- Work request
Only a number is wanted here: the count of lines in the entries below that contain the word "star".

Multi-step shape edit data
>>>

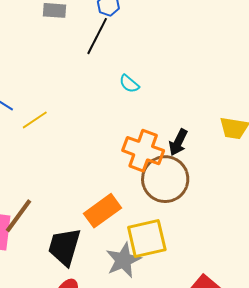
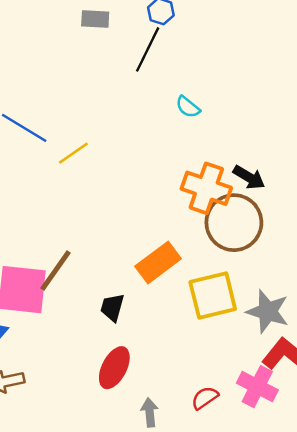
black arrow: (178, 142) -> (249, 177), turned -84
black trapezoid: (64, 247) -> (112, 307), size x0.6
gray star: (123, 260) -> (268, 311), moved, turned -30

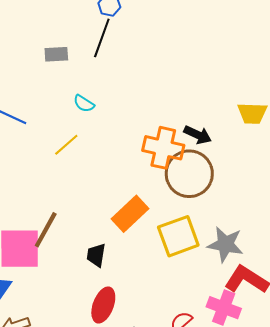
gray rectangle: (95, 19) -> (56, 54), moved
cyan semicircle: (188, 107) -> (84, 104), moved
yellow line: (73, 153) -> (66, 145), moved

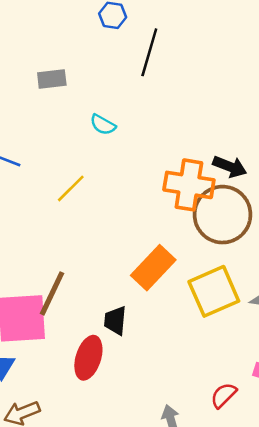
black line: (102, 38) -> (149, 52), moved
cyan semicircle: (84, 104) -> (103, 125), moved
red ellipse: (103, 305) -> (88, 358), moved

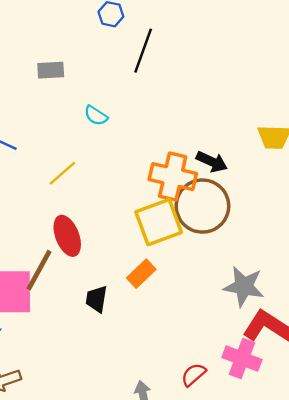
orange rectangle: (153, 268) -> (141, 274), moved, size x0.7
yellow square: (214, 291) -> (159, 222), moved
red ellipse: (88, 358) -> (67, 236), moved, turned -42

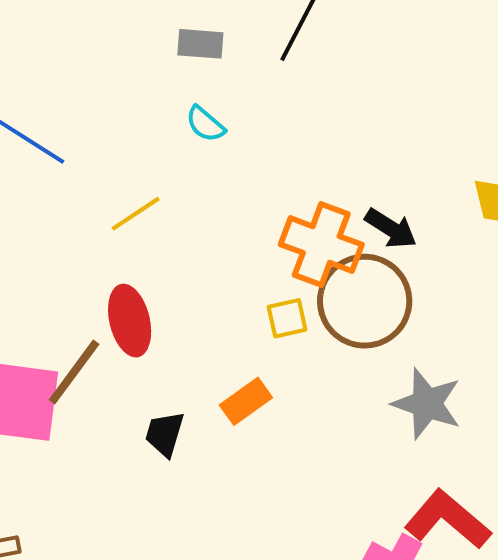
gray rectangle: (51, 70) -> (200, 44), moved
yellow square: (159, 222) -> (287, 318), size x0.5
gray star: (244, 286) -> (427, 404), moved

<<<

- Task output
2